### Work to complete
Look below for lines that hold the string "button" and copy each one.

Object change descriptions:
+---+
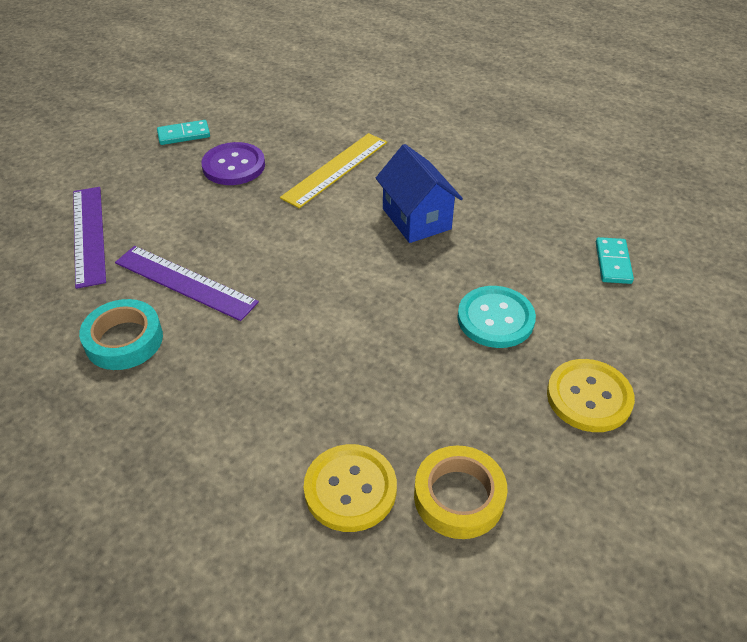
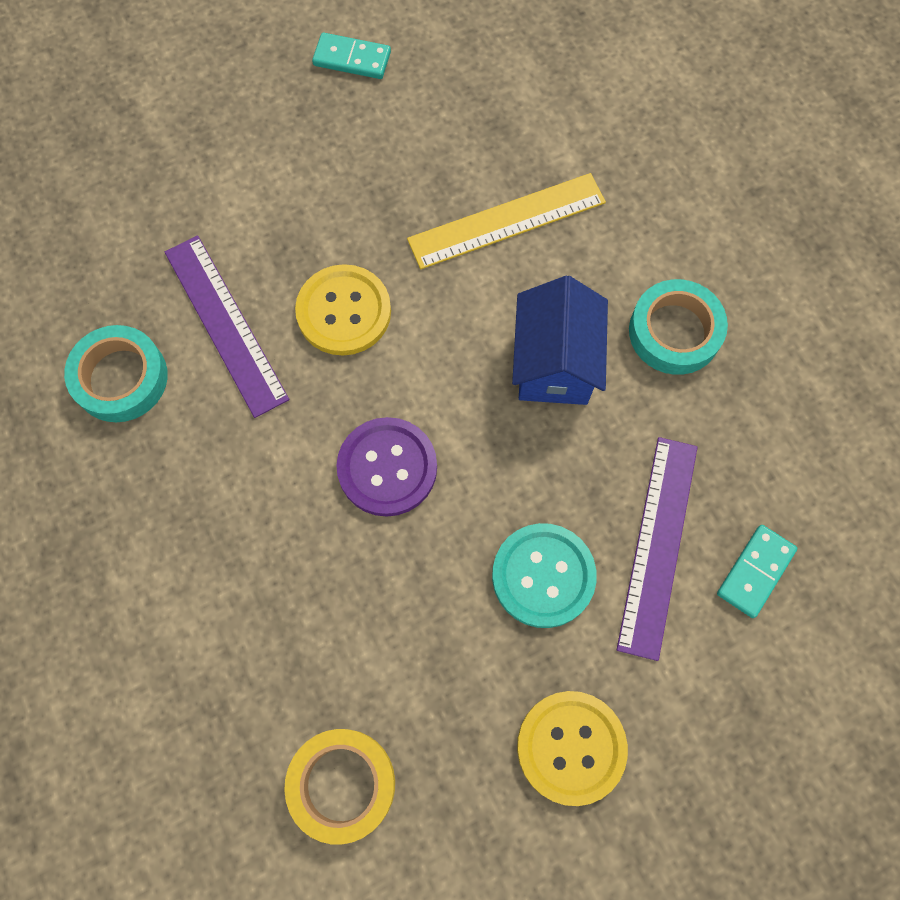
camera: 30 degrees right, 25 degrees up
(88, 235) = (157, 189): purple ruler -> purple ruler (657, 545)
(234, 166) = (383, 150): purple button -> purple button (387, 468)
(350, 489) = (241, 708): yellow button -> yellow button (344, 311)
(473, 180) = (674, 332): none -> turquoise tape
+---+
### Your response
(234, 166) = (383, 150): purple button -> purple button (387, 468)
(350, 489) = (241, 708): yellow button -> yellow button (344, 311)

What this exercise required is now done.